··· Provided data ···
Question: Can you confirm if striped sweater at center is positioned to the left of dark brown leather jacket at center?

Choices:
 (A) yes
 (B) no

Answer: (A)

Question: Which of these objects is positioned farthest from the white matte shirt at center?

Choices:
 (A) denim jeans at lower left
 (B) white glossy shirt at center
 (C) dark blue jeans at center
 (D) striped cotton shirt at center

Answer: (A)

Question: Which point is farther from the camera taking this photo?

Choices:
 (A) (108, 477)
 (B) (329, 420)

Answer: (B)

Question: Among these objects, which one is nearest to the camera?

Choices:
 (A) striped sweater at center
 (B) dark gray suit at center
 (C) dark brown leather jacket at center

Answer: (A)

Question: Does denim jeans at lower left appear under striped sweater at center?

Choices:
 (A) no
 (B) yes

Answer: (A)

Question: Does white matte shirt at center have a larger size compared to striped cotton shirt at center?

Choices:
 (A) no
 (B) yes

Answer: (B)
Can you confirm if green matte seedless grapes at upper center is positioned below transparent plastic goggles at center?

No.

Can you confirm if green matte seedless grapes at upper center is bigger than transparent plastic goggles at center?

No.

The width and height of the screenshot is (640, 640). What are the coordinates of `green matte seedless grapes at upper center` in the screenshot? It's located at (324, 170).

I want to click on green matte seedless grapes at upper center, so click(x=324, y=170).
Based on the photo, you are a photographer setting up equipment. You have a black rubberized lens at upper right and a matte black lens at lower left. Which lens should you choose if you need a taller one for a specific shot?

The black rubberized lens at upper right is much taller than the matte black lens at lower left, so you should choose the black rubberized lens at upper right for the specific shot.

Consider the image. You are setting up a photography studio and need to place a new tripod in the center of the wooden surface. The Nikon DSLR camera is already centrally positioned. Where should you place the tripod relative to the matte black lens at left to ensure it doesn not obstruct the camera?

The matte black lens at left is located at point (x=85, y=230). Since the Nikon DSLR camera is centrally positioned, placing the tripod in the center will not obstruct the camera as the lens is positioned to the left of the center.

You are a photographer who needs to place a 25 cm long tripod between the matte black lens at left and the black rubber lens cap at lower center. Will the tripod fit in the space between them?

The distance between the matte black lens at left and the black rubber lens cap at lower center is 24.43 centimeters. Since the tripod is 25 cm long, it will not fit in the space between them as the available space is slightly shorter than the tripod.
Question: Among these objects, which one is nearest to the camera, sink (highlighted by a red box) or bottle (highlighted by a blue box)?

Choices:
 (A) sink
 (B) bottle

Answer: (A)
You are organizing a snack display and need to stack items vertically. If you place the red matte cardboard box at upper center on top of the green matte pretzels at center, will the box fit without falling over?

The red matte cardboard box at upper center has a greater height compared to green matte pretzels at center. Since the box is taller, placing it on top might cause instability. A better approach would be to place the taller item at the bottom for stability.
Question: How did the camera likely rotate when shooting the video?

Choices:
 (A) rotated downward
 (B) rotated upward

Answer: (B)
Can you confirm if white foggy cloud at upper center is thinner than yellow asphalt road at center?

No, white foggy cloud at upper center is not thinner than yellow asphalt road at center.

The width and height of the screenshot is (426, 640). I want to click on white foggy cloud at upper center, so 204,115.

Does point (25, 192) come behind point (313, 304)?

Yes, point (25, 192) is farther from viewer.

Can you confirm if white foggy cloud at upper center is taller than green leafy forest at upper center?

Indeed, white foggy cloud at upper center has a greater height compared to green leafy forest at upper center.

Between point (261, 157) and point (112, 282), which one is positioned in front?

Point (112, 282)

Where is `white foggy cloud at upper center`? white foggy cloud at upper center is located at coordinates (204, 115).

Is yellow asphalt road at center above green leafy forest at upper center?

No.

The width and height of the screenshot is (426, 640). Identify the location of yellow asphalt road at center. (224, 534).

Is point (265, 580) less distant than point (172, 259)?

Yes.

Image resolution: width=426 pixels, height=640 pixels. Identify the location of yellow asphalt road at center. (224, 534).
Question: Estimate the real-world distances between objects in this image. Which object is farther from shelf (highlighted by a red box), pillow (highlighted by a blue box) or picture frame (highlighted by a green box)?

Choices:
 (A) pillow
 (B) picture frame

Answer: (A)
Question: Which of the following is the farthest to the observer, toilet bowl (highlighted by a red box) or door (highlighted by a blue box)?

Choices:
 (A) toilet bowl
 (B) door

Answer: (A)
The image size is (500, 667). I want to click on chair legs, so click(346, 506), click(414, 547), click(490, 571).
···
[What you have to do]
Copy out the data entries above word for word, starting at the first line and ending with the line that contains "The black rubberized lens at upper right is", including that line.

[Answer to this exercise]
Question: Can you confirm if striped sweater at center is positioned to the left of dark brown leather jacket at center?

Choices:
 (A) yes
 (B) no

Answer: (A)

Question: Which of these objects is positioned farthest from the white matte shirt at center?

Choices:
 (A) denim jeans at lower left
 (B) white glossy shirt at center
 (C) dark blue jeans at center
 (D) striped cotton shirt at center

Answer: (A)

Question: Which point is farther from the camera taking this photo?

Choices:
 (A) (108, 477)
 (B) (329, 420)

Answer: (B)

Question: Among these objects, which one is nearest to the camera?

Choices:
 (A) striped sweater at center
 (B) dark gray suit at center
 (C) dark brown leather jacket at center

Answer: (A)

Question: Does denim jeans at lower left appear under striped sweater at center?

Choices:
 (A) no
 (B) yes

Answer: (A)

Question: Does white matte shirt at center have a larger size compared to striped cotton shirt at center?

Choices:
 (A) no
 (B) yes

Answer: (B)
Can you confirm if green matte seedless grapes at upper center is positioned below transparent plastic goggles at center?

No.

Can you confirm if green matte seedless grapes at upper center is bigger than transparent plastic goggles at center?

No.

The width and height of the screenshot is (640, 640). What are the coordinates of `green matte seedless grapes at upper center` in the screenshot? It's located at (324, 170).

I want to click on green matte seedless grapes at upper center, so click(x=324, y=170).
Based on the photo, you are a photographer setting up equipment. You have a black rubberized lens at upper right and a matte black lens at lower left. Which lens should you choose if you need a taller one for a specific shot?

The black rubberized lens at upper right is much taller than the matte black lens at lower left, so you should choose the black rubberized lens at upper right for the specific shot.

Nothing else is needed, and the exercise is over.